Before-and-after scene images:
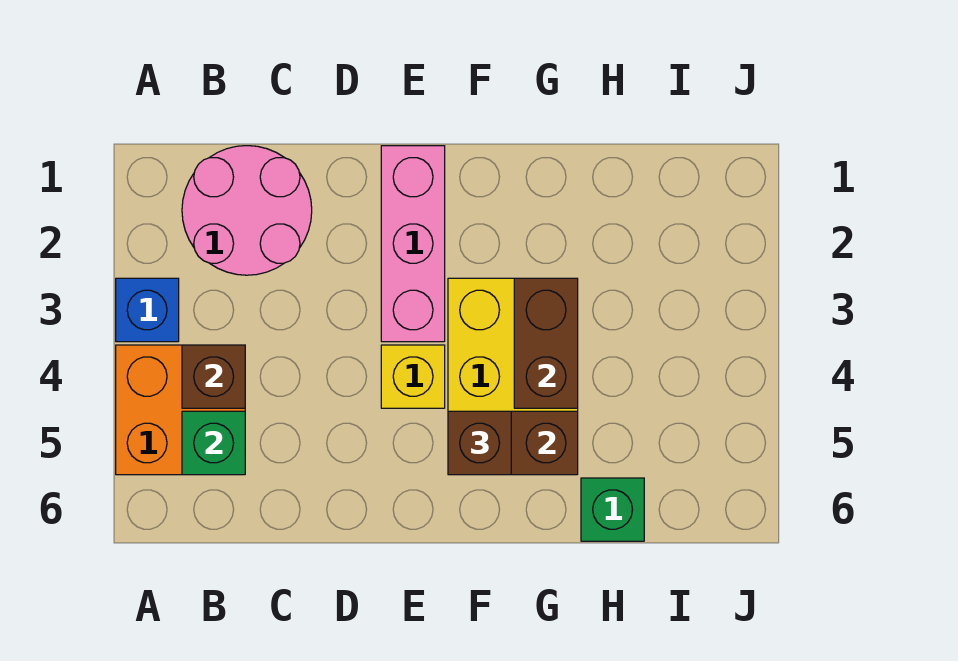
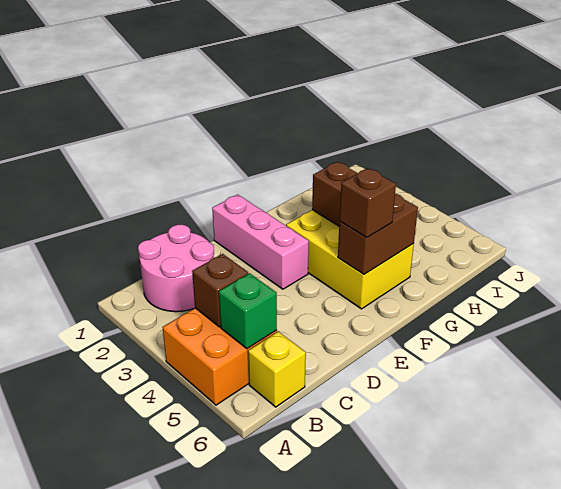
blue 1x1 brick [116,278,179,342] -> none
yellow 1x1 brick [381,345,445,408] -> yellow 1x1 brick moved to [248,331,306,407]
green 1x1 brick [581,478,644,541] -> none

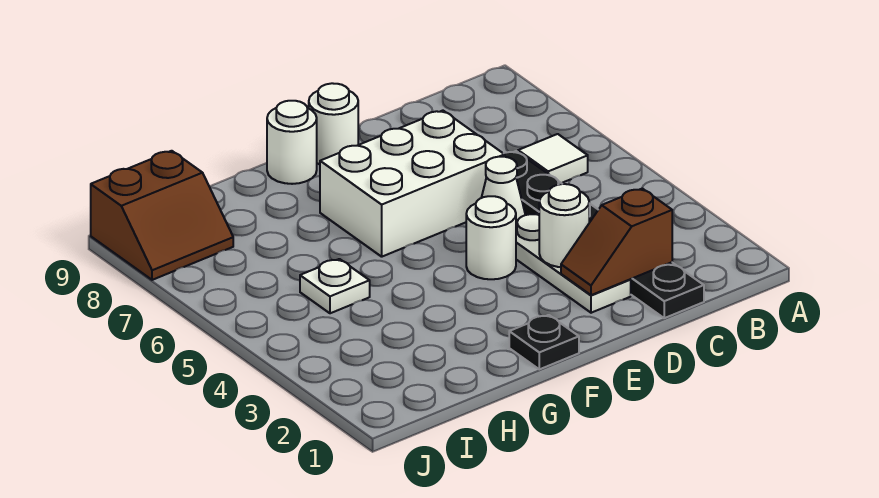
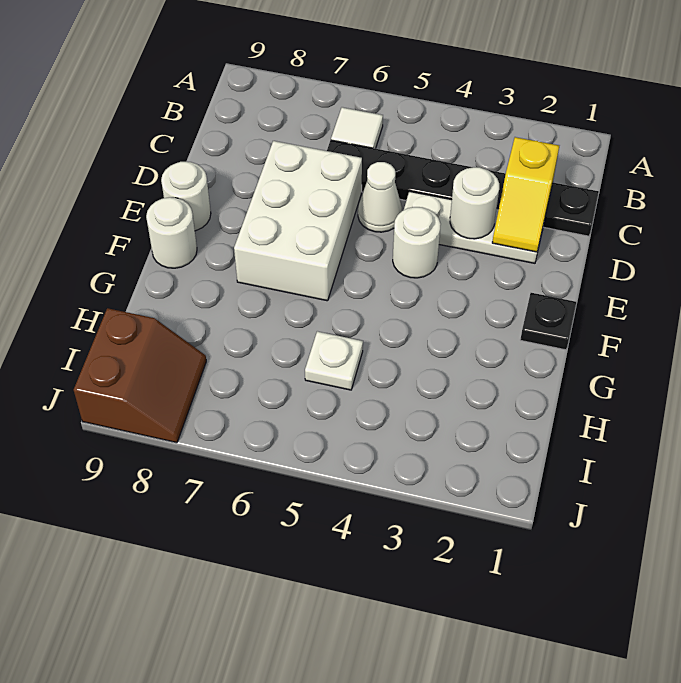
brown 1x2 slope [561,189,672,295] -> yellow 1x2 slope [492,137,559,252]

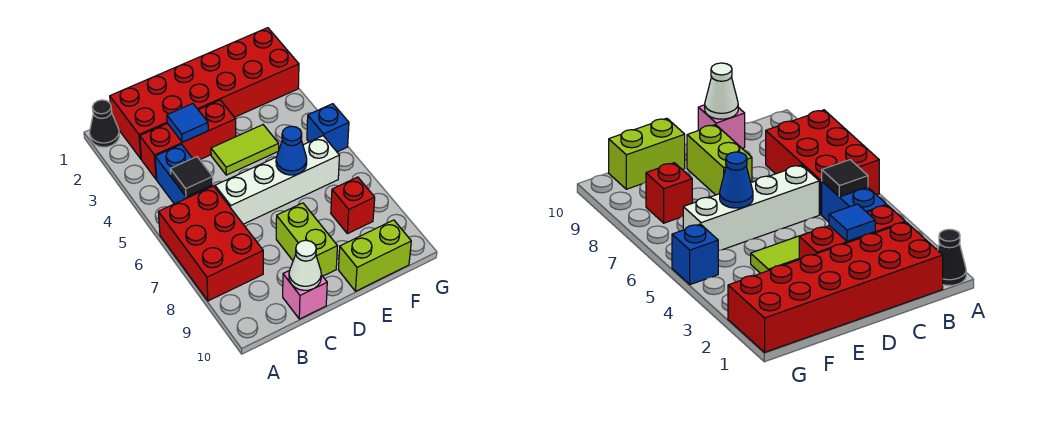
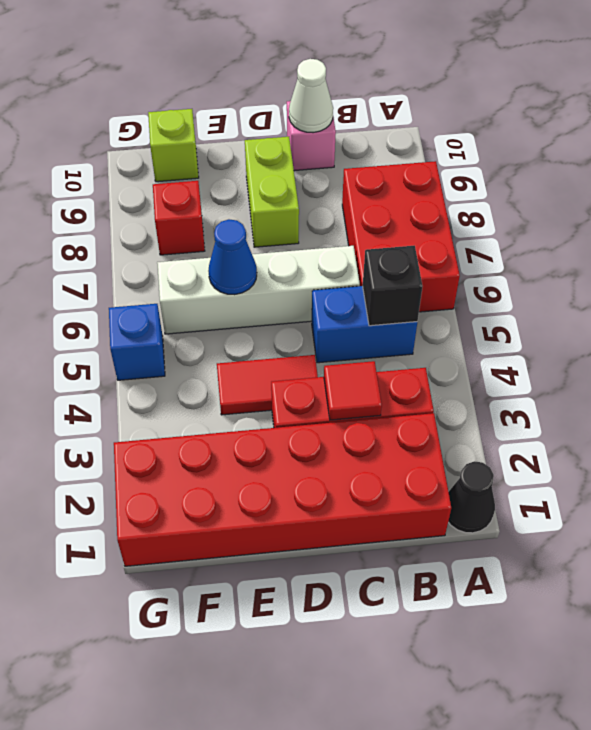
blue 1x2 brick [155,144,213,204] -> blue 1x2 brick turned to [312,286,417,363]
black 1x1 tile [170,157,213,197] -> black 1x1 brick [363,246,423,326]
blue 1x1 tile [167,104,208,142] -> red 1x1 tile [324,361,382,420]
lime 1x2 tile [211,125,279,175] -> red 1x2 tile [217,355,318,415]
lime 1x2 brick [338,220,411,291] -> lime 1x1 brick [148,109,199,182]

[Work request]:
Exactly the lines from the one that holds "blue 1x1 tile" through the final line of the records above should be written out, and only those.

[Result for this task]:
blue 1x1 tile [167,104,208,142] -> red 1x1 tile [324,361,382,420]
lime 1x2 tile [211,125,279,175] -> red 1x2 tile [217,355,318,415]
lime 1x2 brick [338,220,411,291] -> lime 1x1 brick [148,109,199,182]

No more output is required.